[Spatial object tracking data]

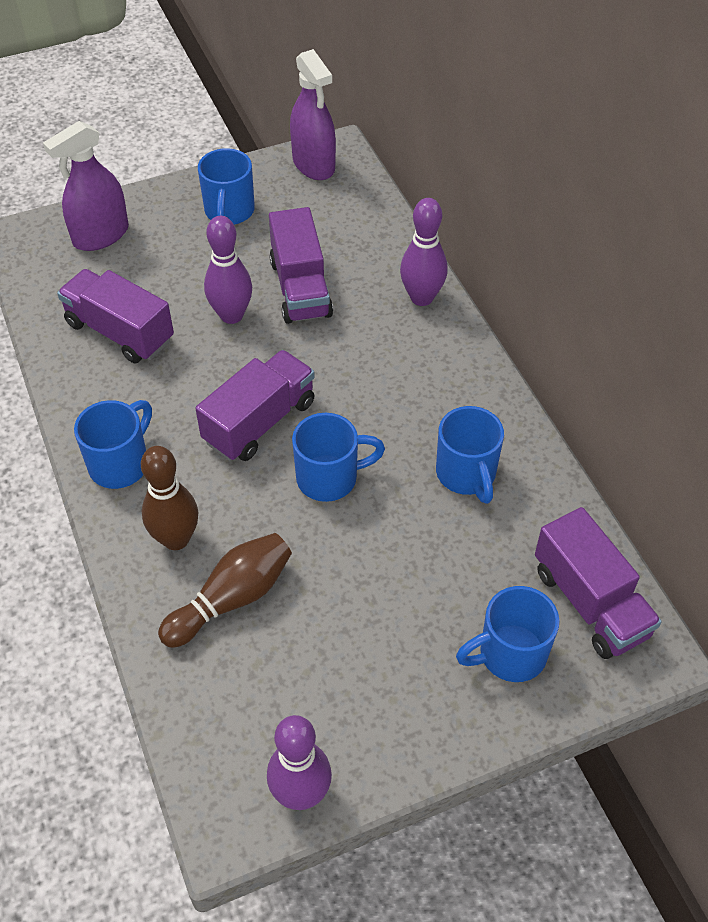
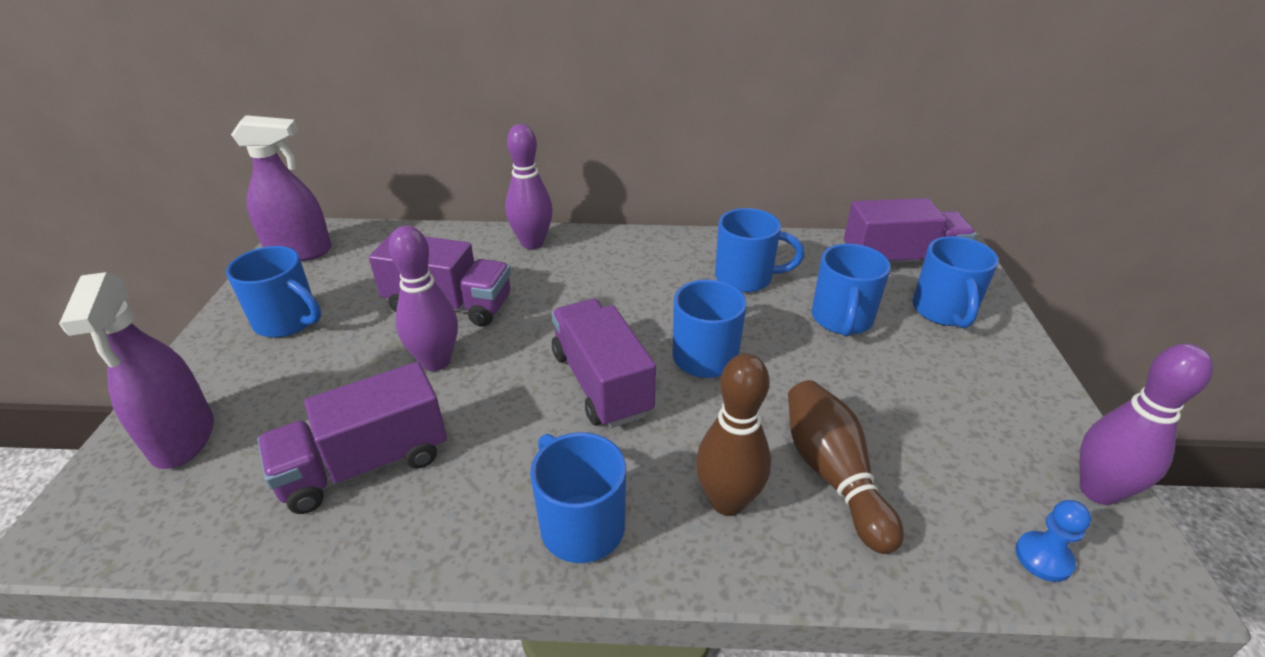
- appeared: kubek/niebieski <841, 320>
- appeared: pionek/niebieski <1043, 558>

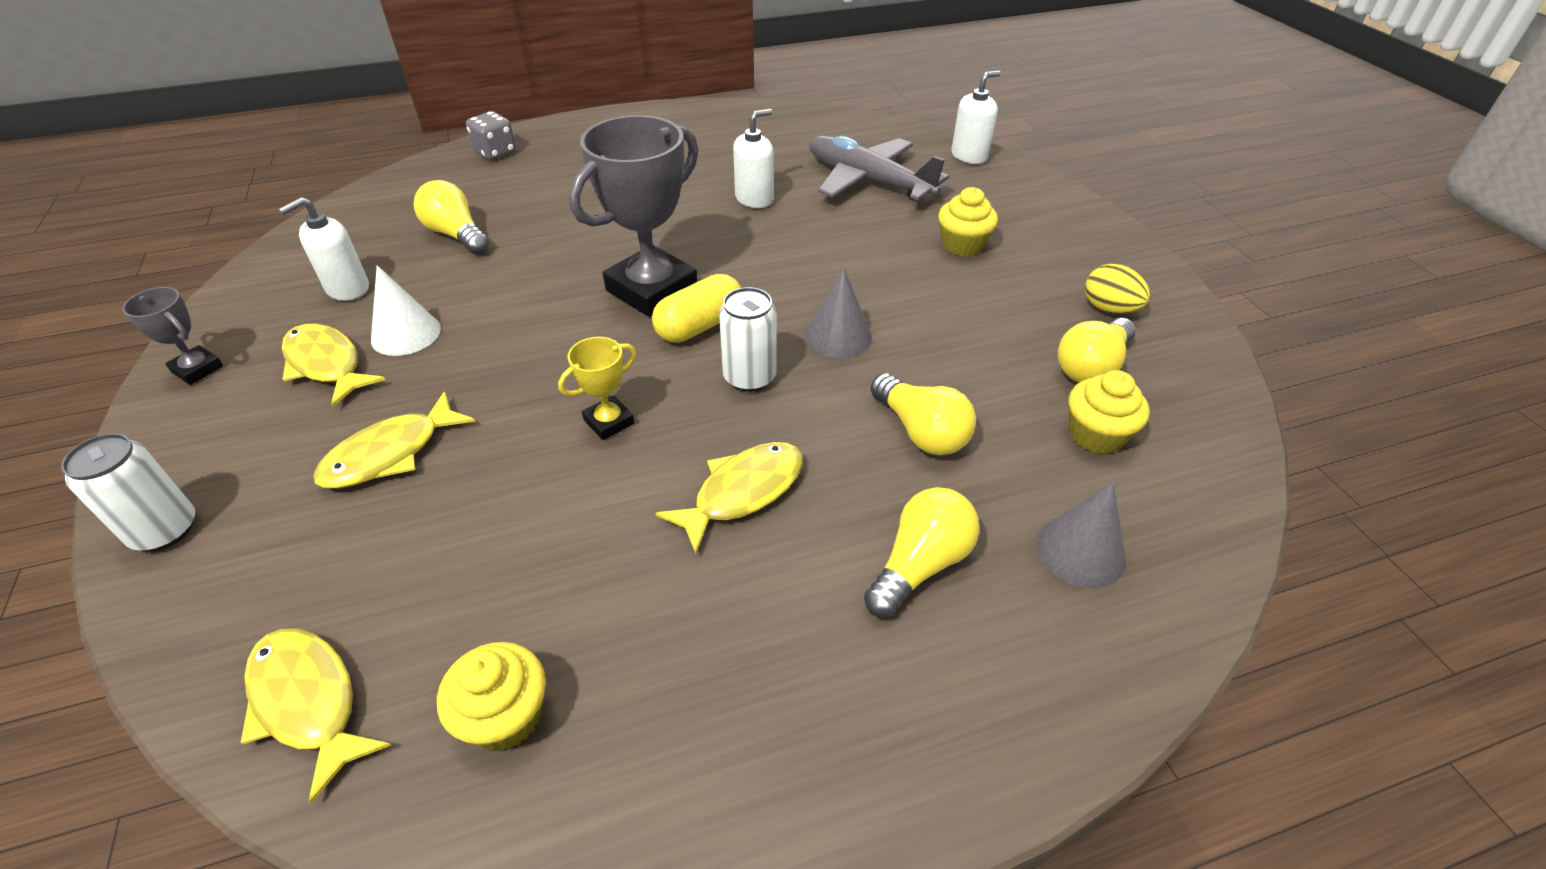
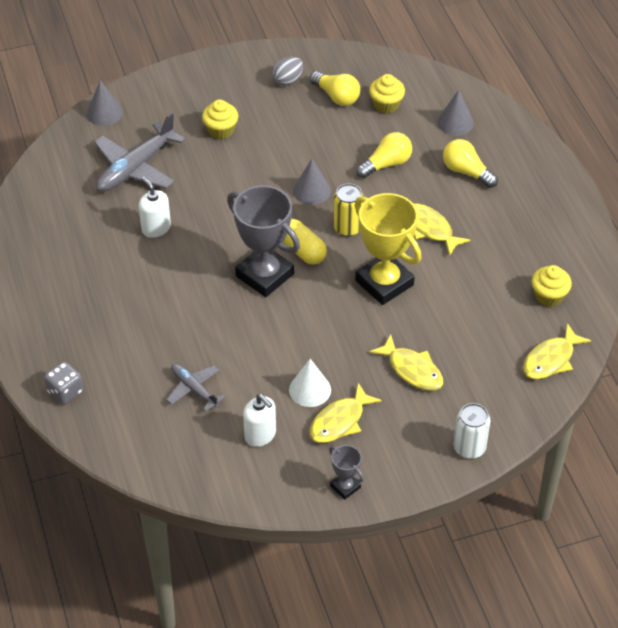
- exchanged: dozownik mydła/biały <969, 156> to stożek/szary <104, 113>
- exchanged: żarówka/żółty <456, 235> to samolot/szary <194, 389>
- colour: jajko/żółty <1109, 309> to jajko/szary <287, 80>
- spun: puchar/szary <197, 369> = <345, 486> 75 degrees counterclockwise
- colour: puszka/biały <749, 377> to puszka/żółty <347, 227>
- size: puchar/żółty <609, 422> = <384, 283> x2.12

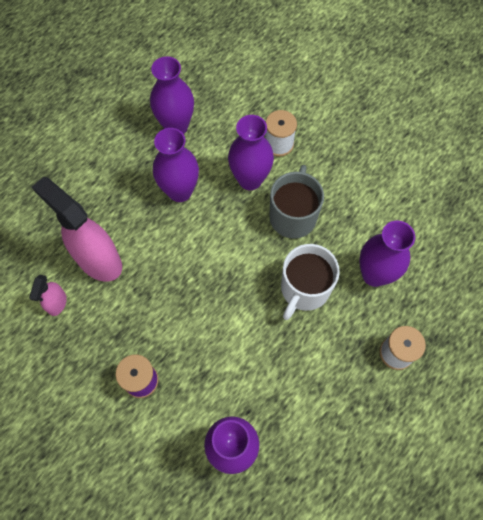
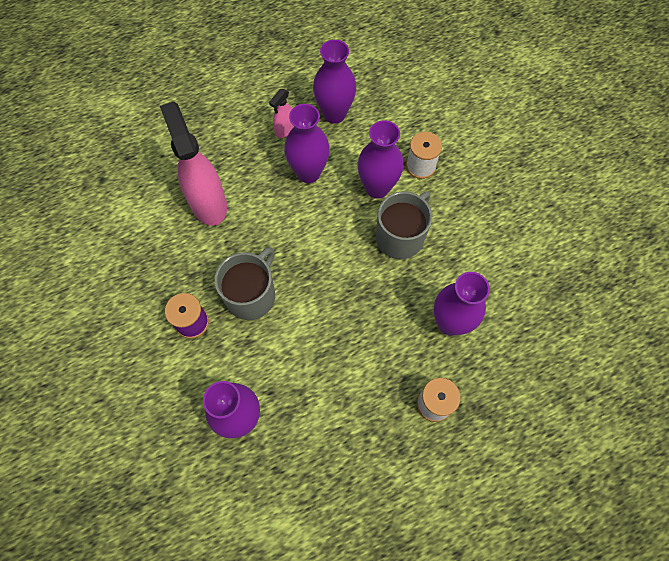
- missing: kubek/biały <304, 289>
- relocated: spryskiwacz/różowy <57, 303> to <284, 130>
- appeared: kubek/szary <251, 295>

## Task item
For each record above, write out its text exactly and skip any picture.

## Answer space
- appeared: kubek/niebieski <841, 320>
- appeared: pionek/niebieski <1043, 558>

- exchanged: dozownik mydła/biały <969, 156> to stożek/szary <104, 113>
- exchanged: żarówka/żółty <456, 235> to samolot/szary <194, 389>
- colour: jajko/żółty <1109, 309> to jajko/szary <287, 80>
- spun: puchar/szary <197, 369> = <345, 486> 75 degrees counterclockwise
- colour: puszka/biały <749, 377> to puszka/żółty <347, 227>
- size: puchar/żółty <609, 422> = <384, 283> x2.12

- missing: kubek/biały <304, 289>
- relocated: spryskiwacz/różowy <57, 303> to <284, 130>
- appeared: kubek/szary <251, 295>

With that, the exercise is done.